• **Change detection outputs**

--*--

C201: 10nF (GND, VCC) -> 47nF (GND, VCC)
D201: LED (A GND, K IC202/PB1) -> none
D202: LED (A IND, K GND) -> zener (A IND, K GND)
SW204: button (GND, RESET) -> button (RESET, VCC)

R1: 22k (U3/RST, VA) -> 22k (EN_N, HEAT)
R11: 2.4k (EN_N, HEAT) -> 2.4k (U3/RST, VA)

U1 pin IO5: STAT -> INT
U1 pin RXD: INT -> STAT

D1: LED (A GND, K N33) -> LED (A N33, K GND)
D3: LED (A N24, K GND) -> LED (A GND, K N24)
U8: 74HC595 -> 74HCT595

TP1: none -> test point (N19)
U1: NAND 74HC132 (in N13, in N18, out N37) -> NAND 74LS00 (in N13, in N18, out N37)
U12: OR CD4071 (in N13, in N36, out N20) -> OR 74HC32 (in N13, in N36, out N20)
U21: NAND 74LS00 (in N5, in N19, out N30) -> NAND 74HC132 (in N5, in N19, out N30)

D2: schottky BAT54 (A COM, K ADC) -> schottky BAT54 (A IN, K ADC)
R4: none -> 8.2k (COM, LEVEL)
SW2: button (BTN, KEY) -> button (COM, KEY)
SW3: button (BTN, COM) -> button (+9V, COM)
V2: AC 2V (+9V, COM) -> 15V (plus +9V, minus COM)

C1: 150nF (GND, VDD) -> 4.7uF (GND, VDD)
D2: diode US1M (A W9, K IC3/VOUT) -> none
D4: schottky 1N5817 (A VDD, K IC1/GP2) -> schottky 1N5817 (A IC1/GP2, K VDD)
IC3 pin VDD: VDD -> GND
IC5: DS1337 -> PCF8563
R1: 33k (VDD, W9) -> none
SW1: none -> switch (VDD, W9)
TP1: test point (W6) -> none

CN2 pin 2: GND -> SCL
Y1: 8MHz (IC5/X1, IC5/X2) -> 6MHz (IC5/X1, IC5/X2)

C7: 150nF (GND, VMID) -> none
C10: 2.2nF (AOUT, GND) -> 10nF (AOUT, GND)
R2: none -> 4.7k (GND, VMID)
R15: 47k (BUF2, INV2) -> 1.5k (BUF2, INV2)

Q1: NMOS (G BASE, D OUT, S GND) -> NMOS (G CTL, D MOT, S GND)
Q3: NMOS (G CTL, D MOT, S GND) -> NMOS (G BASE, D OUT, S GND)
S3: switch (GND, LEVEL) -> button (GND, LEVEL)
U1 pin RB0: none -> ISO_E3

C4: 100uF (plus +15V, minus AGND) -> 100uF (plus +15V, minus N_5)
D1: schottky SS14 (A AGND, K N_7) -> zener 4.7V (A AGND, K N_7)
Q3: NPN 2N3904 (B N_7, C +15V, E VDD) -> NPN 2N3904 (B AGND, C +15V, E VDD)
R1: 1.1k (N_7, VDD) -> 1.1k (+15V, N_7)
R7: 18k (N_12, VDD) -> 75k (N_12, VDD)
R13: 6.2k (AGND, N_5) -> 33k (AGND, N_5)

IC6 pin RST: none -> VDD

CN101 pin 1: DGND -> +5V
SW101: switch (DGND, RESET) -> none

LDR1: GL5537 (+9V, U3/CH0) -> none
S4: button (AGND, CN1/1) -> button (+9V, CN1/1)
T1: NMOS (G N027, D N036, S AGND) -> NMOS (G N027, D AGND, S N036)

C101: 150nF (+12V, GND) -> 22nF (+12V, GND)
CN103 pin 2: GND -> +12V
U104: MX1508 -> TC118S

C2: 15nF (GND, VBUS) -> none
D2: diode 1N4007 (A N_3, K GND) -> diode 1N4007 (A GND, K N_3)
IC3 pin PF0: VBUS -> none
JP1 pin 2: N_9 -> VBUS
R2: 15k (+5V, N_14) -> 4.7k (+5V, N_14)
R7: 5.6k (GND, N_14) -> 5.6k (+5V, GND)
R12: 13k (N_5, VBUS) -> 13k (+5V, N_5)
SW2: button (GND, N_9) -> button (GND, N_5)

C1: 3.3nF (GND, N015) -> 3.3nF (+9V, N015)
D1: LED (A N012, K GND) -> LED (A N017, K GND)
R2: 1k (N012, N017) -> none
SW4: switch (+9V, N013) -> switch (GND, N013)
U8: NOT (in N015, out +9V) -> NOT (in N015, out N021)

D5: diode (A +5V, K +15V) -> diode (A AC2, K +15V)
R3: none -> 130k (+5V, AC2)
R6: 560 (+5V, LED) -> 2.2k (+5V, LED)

--*--

Transcribe exactly, please, the lines from the one with "JP1 pin 2: N_9 -> VBUS" to the last line of the entries above, ends included.

• **Answer to this exercise**
JP1 pin 2: N_9 -> VBUS
R2: 15k (+5V, N_14) -> 4.7k (+5V, N_14)
R7: 5.6k (GND, N_14) -> 5.6k (+5V, GND)
R12: 13k (N_5, VBUS) -> 13k (+5V, N_5)
SW2: button (GND, N_9) -> button (GND, N_5)

C1: 3.3nF (GND, N015) -> 3.3nF (+9V, N015)
D1: LED (A N012, K GND) -> LED (A N017, K GND)
R2: 1k (N012, N017) -> none
SW4: switch (+9V, N013) -> switch (GND, N013)
U8: NOT (in N015, out +9V) -> NOT (in N015, out N021)

D5: diode (A +5V, K +15V) -> diode (A AC2, K +15V)
R3: none -> 130k (+5V, AC2)
R6: 560 (+5V, LED) -> 2.2k (+5V, LED)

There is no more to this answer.